**Exercise instructions:** Pull every line holding the string "moved" from the records below.

**The input:**
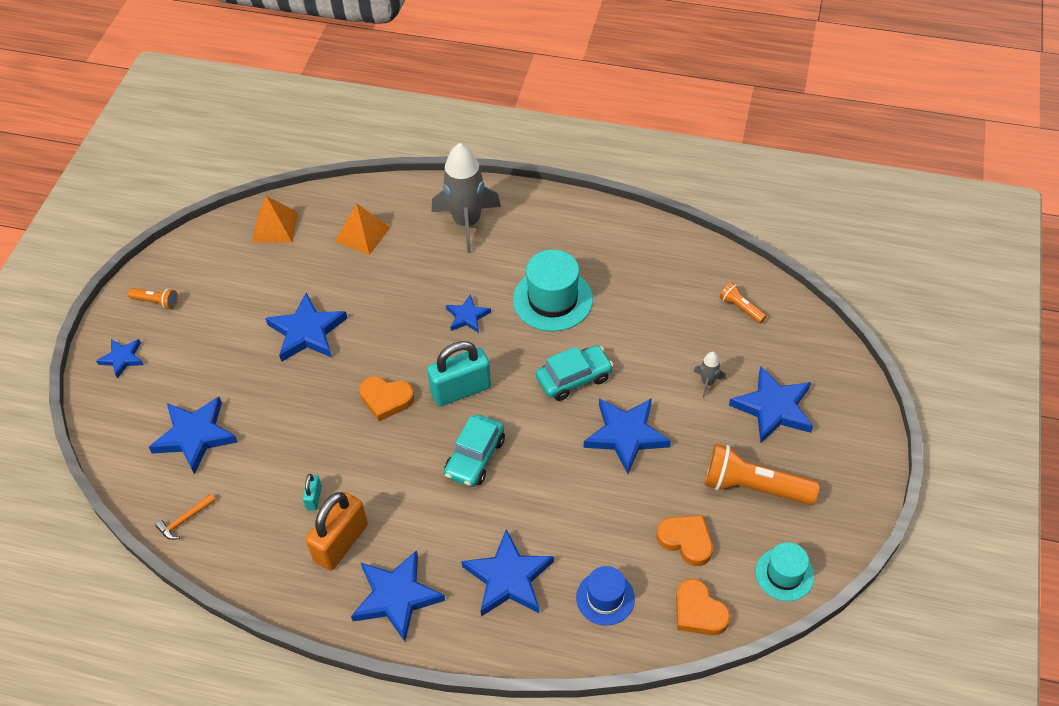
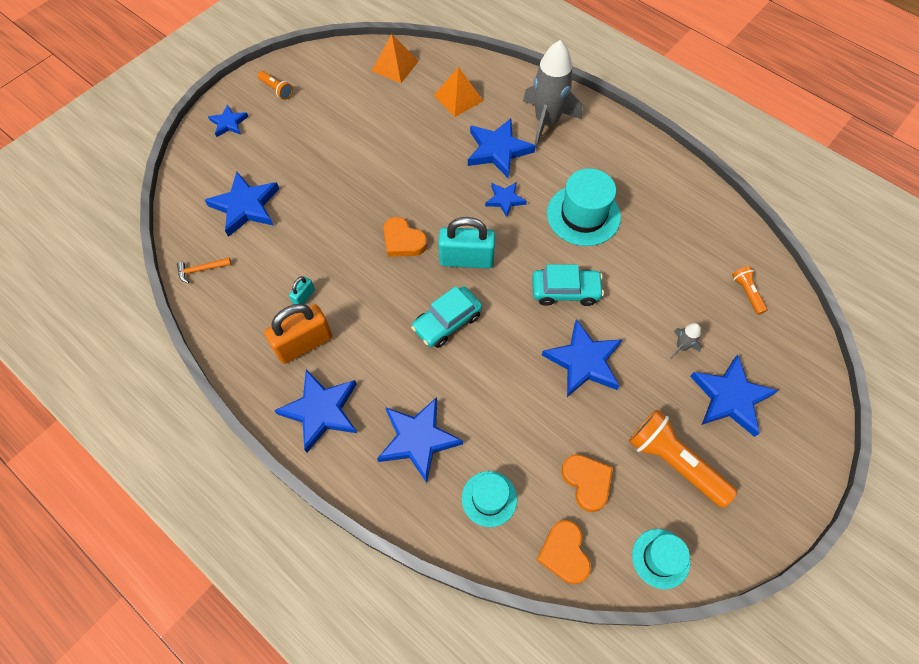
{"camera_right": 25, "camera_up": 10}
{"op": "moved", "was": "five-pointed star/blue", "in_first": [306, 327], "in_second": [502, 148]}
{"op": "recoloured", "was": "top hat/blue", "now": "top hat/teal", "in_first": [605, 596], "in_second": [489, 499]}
--
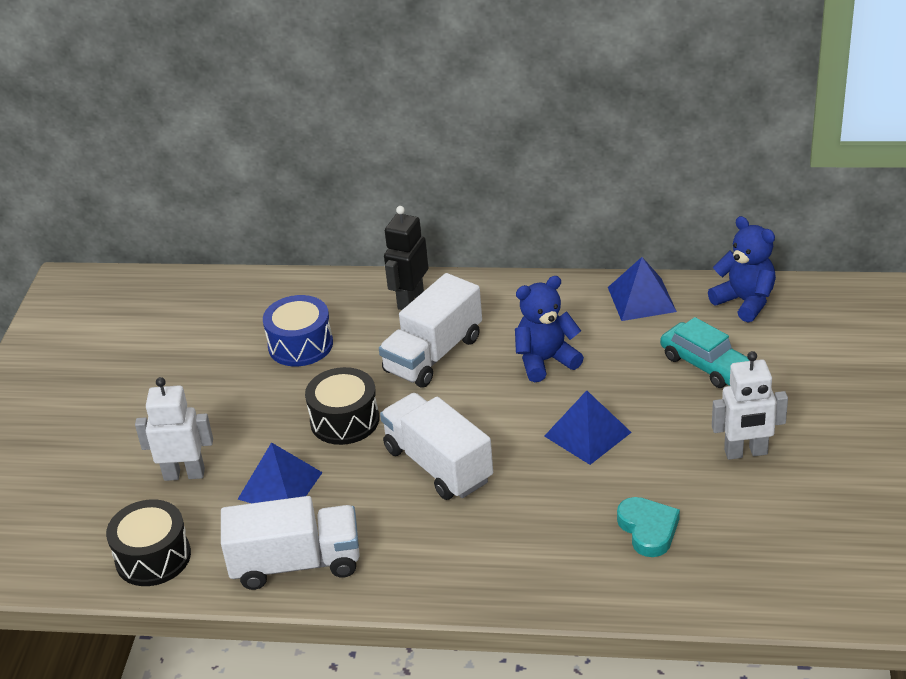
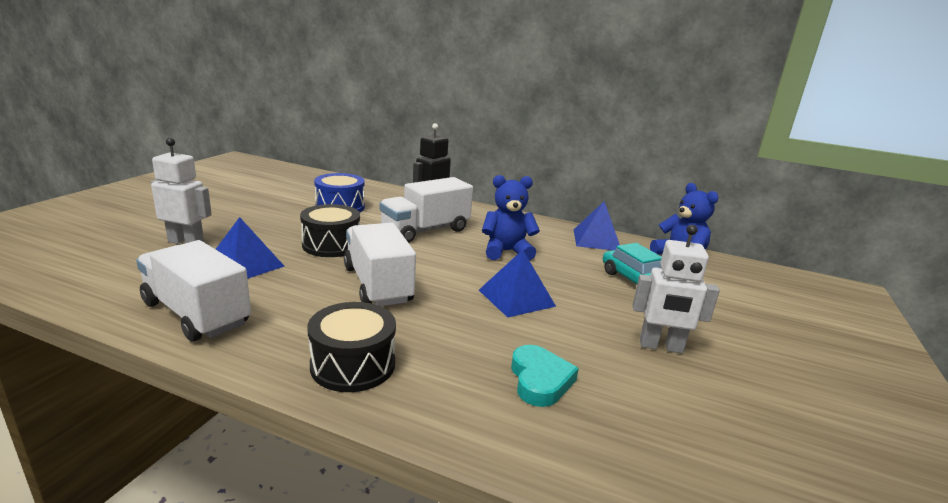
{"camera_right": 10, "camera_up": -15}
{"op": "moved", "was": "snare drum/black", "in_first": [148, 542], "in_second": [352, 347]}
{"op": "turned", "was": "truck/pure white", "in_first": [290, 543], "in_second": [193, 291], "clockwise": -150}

**Answer to this problem:**
{"op": "moved", "was": "five-pointed star/blue", "in_first": [306, 327], "in_second": [502, 148]}
{"op": "moved", "was": "snare drum/black", "in_first": [148, 542], "in_second": [352, 347]}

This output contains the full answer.